[Given entries — start]
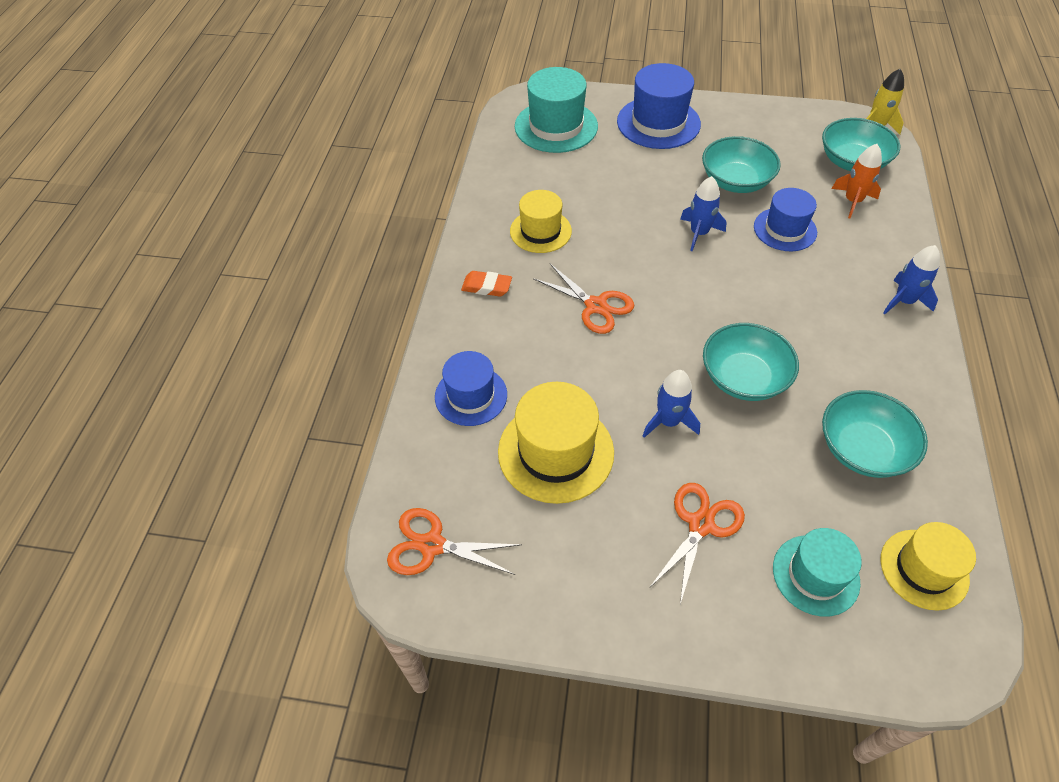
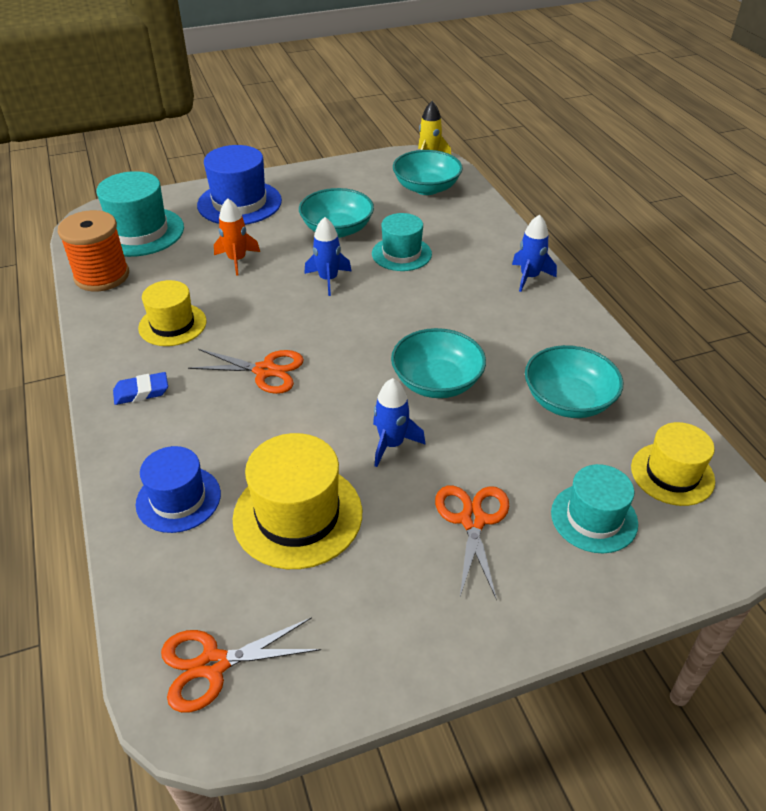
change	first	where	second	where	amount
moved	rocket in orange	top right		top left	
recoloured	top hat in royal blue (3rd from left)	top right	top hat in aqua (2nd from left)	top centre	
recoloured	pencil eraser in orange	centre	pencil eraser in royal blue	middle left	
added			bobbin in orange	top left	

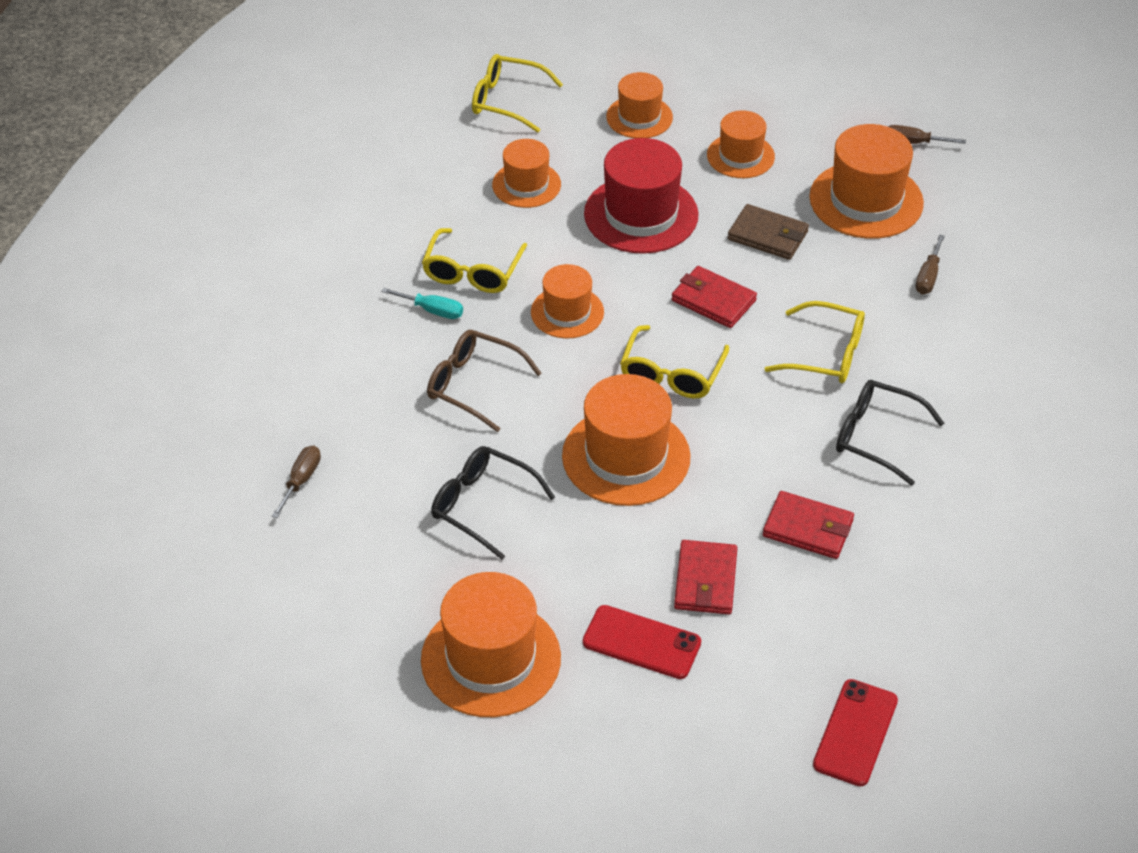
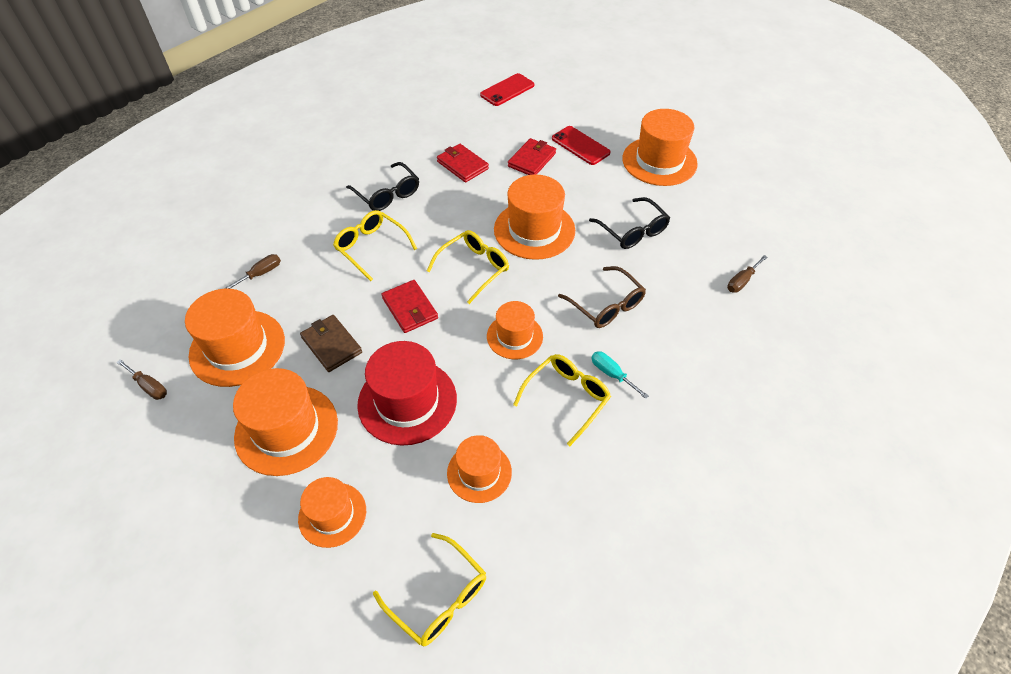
change	first	where	second	where	amount
resized	top hat in orange (6th from left in the first image)	top centre	top hat in orange (2nd from left)	middle left	x1.63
[Given entries — finish]
* Instructions to follow: Looking at the data above, show all lines where the word "recoloured" occurs.

* Answer:
recoloured	top hat in royal blue (3rd from left)	top right	top hat in aqua (2nd from left)	top centre	
recoloured	pencil eraser in orange	centre	pencil eraser in royal blue	middle left	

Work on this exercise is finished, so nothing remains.